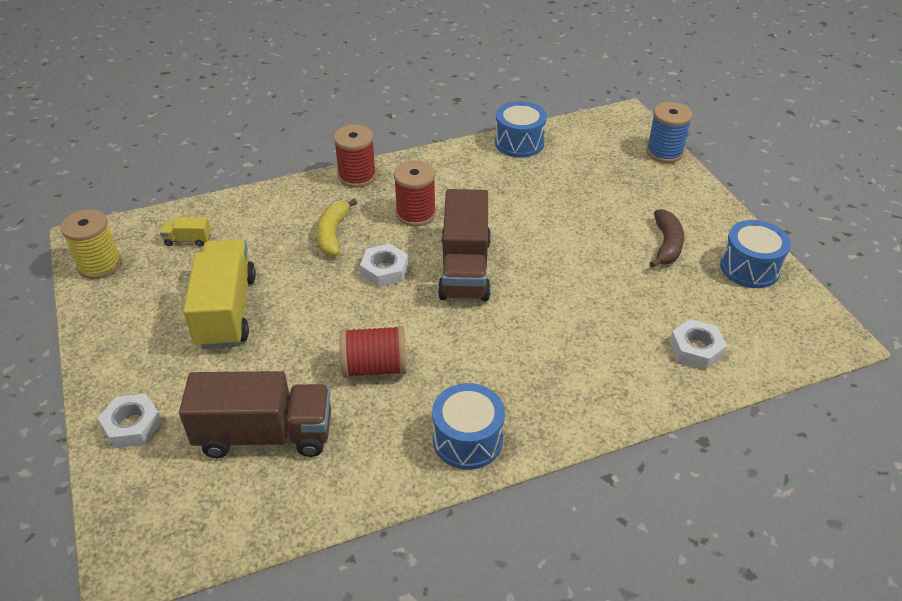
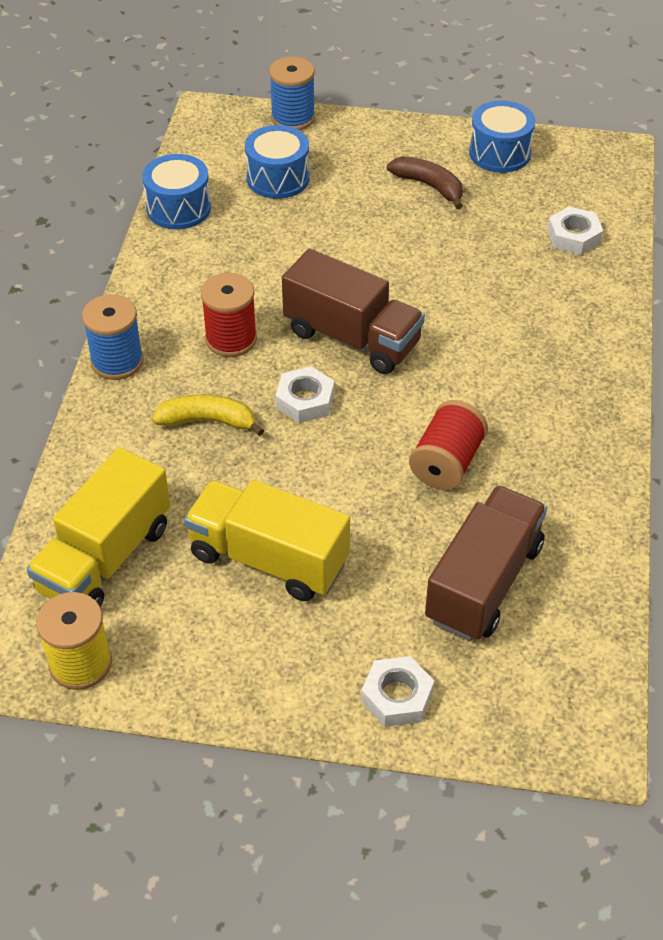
camera: 60 degrees left, 5 degrees up
yellow truck [160,217,211,247] -> yellow truck [27,447,170,607], size x2.38
yellow banana [316,199,357,256] -> yellow banana turned 150 degrees clockwise [152,395,264,436]
red spool [333,125,376,188] -> blue spool [82,294,144,380]
blue drum [432,383,505,470] -> blue drum moved to [245,125,309,199]

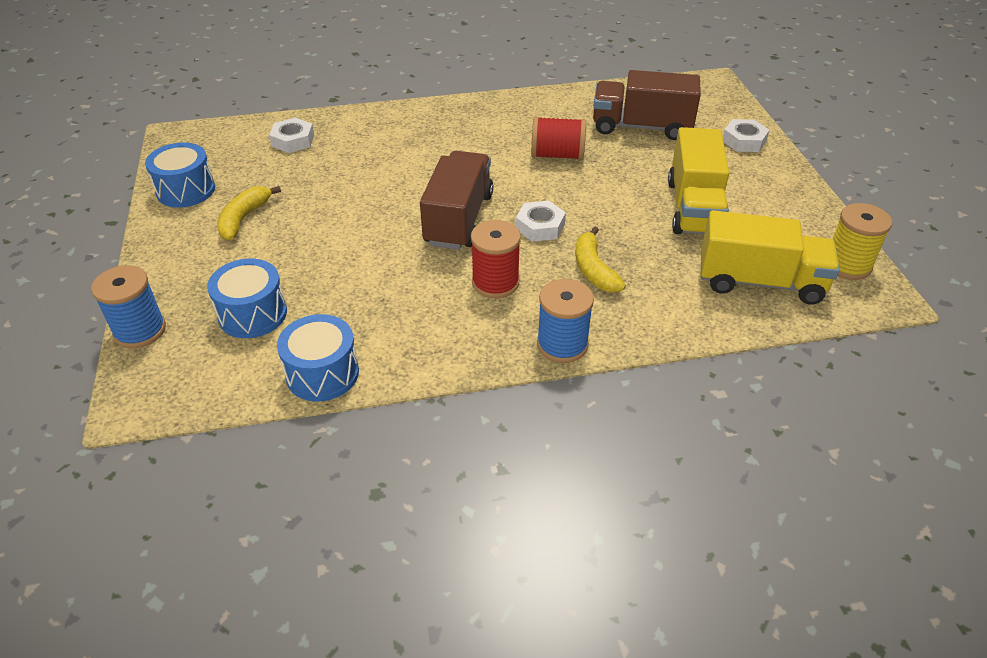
camera: 110 degrees left, 5 degrees down
brown banana [387,156,463,209] -> yellow banana [217,186,281,240]

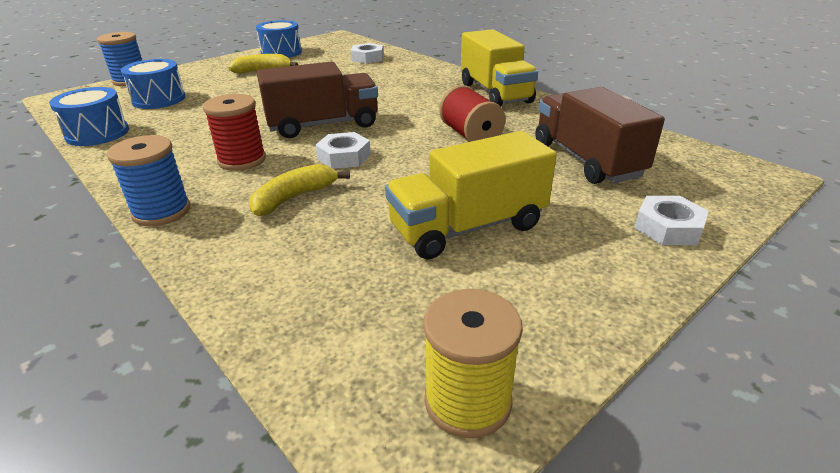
camera: 60 degrees right, 10 degrees down
yellow truck [701,210,840,305] -> yellow truck moved to [461,29,538,106]

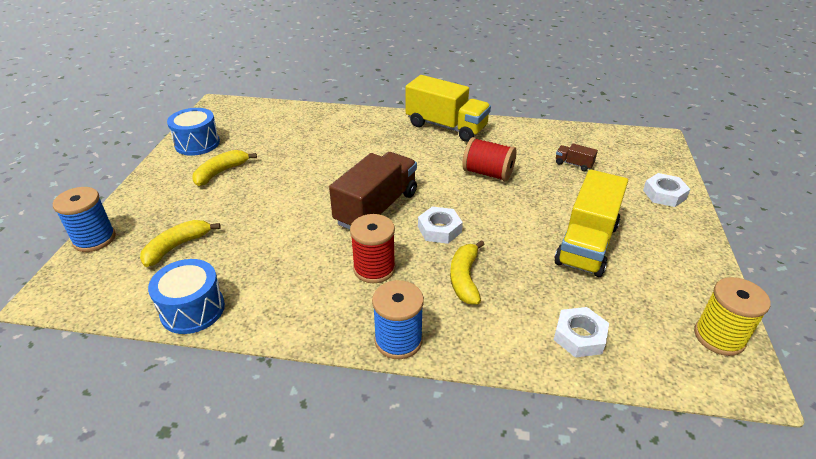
camera: 40 degrees left, 5 degrees up
blue drum [121,59,186,109] -> yellow banana [140,220,221,267]
white nut [351,43,384,64] -> white nut moved to [554,307,609,358]
brown truck [535,87,665,184] -> brown truck [556,144,598,171], size x0.42

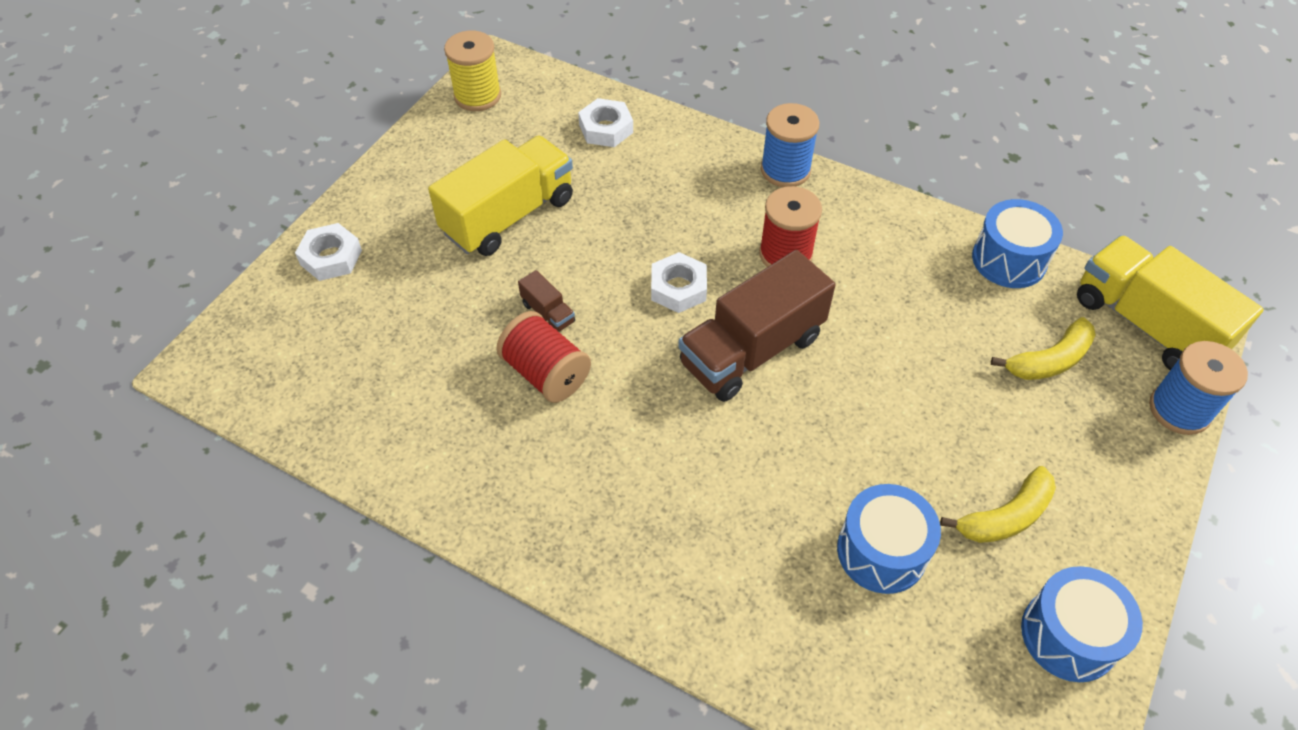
camera: 160 degrees left, 15 degrees up
yellow truck [406,75,491,142] -> yellow truck moved to [1077,235,1264,370]
yellow banana [450,240,485,304] -> none
brown truck [556,144,598,171] -> brown truck moved to [518,270,575,332]
none -> blue drum [837,484,941,594]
+-------+
Keep the pictures out of your answer, which should be the lines from the one with "blue drum [121,59,186,109]" through the final line of the data, copied exactly.

blue drum [121,59,186,109] -> yellow banana [140,220,221,267]
white nut [351,43,384,64] -> white nut moved to [554,307,609,358]
brown truck [535,87,665,184] -> brown truck [556,144,598,171], size x0.42

camera: 160 degrees left, 15 degrees up
yellow truck [406,75,491,142] -> yellow truck moved to [1077,235,1264,370]
yellow banana [450,240,485,304] -> none
brown truck [556,144,598,171] -> brown truck moved to [518,270,575,332]
none -> blue drum [837,484,941,594]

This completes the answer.